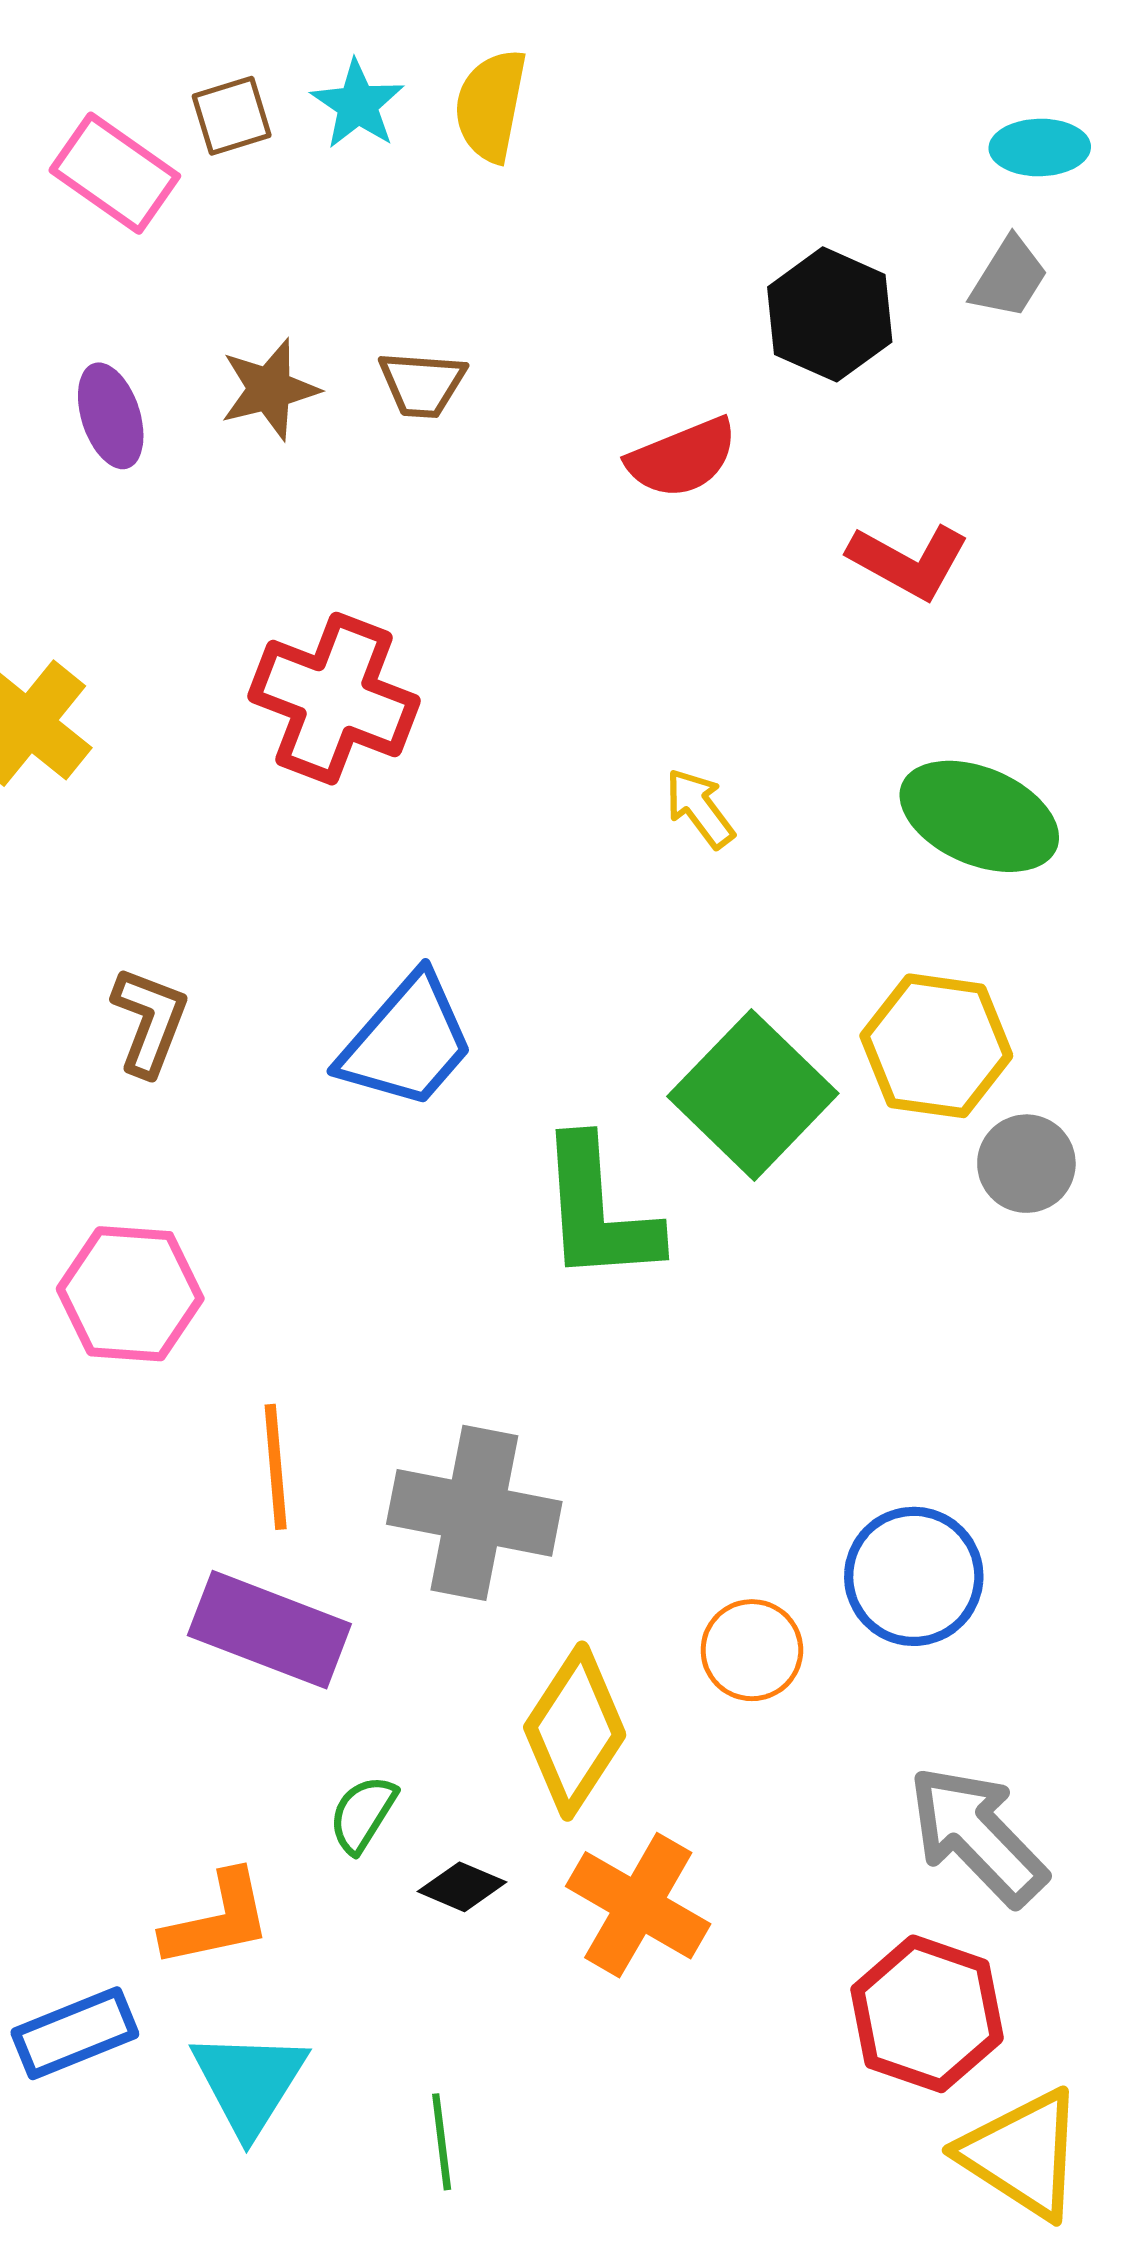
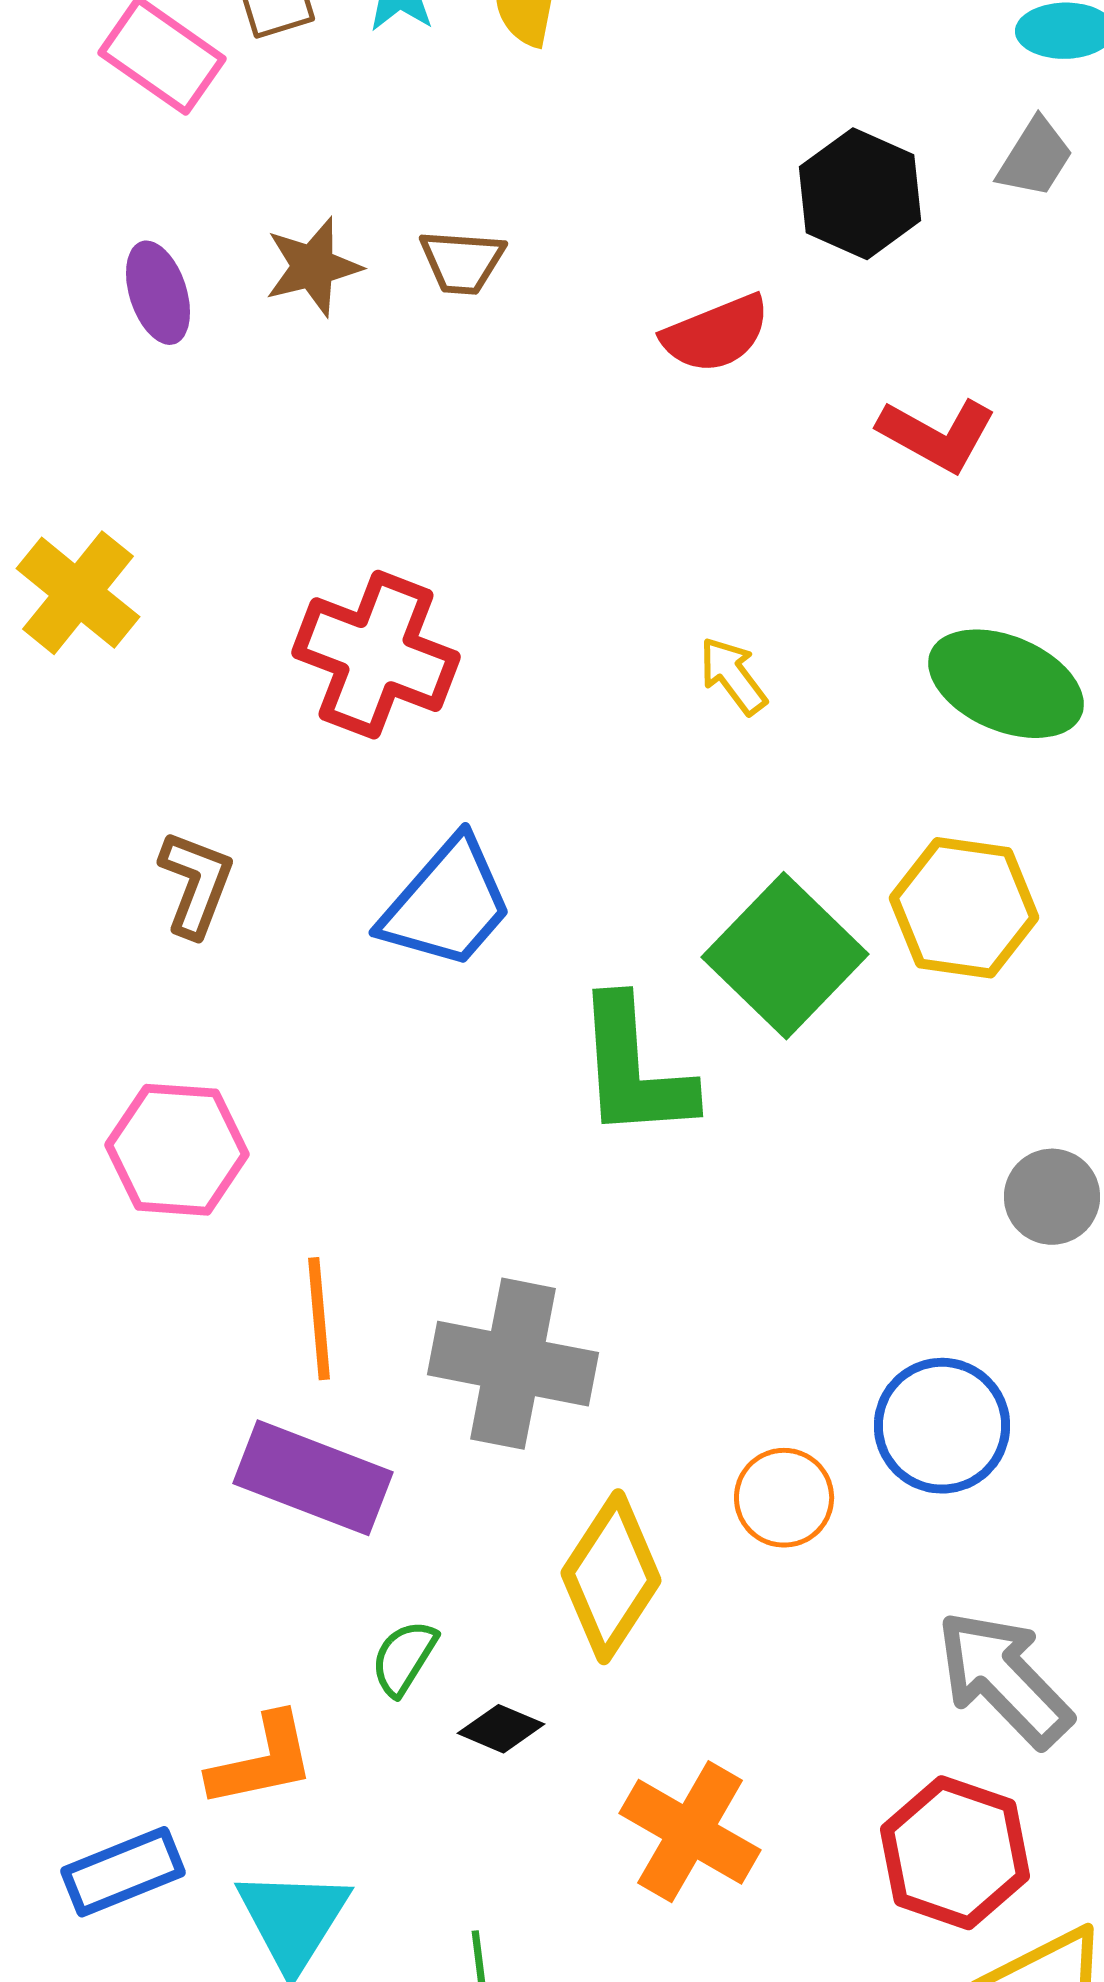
red cross: (334, 699) -> (376, 655), moved
gray circle: (1026, 1164) -> (1052, 1197), moved
orange cross: (638, 1905) -> (690, 1832), moved

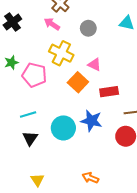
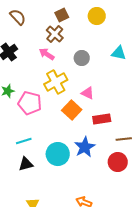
yellow cross: (61, 53) -> (56, 82), turned 35
blue star: (91, 121) -> (85, 147), turned 30
black triangle: (30, 138) -> (26, 164), turned 42

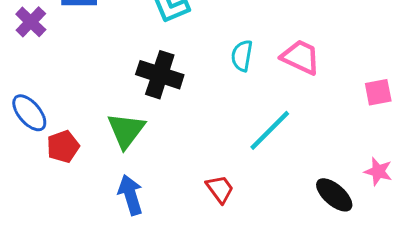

* * *

- _Brief_
Determine how many lines in the listing above hold the word "cross", and reply with that number only.

- _Written solution_
3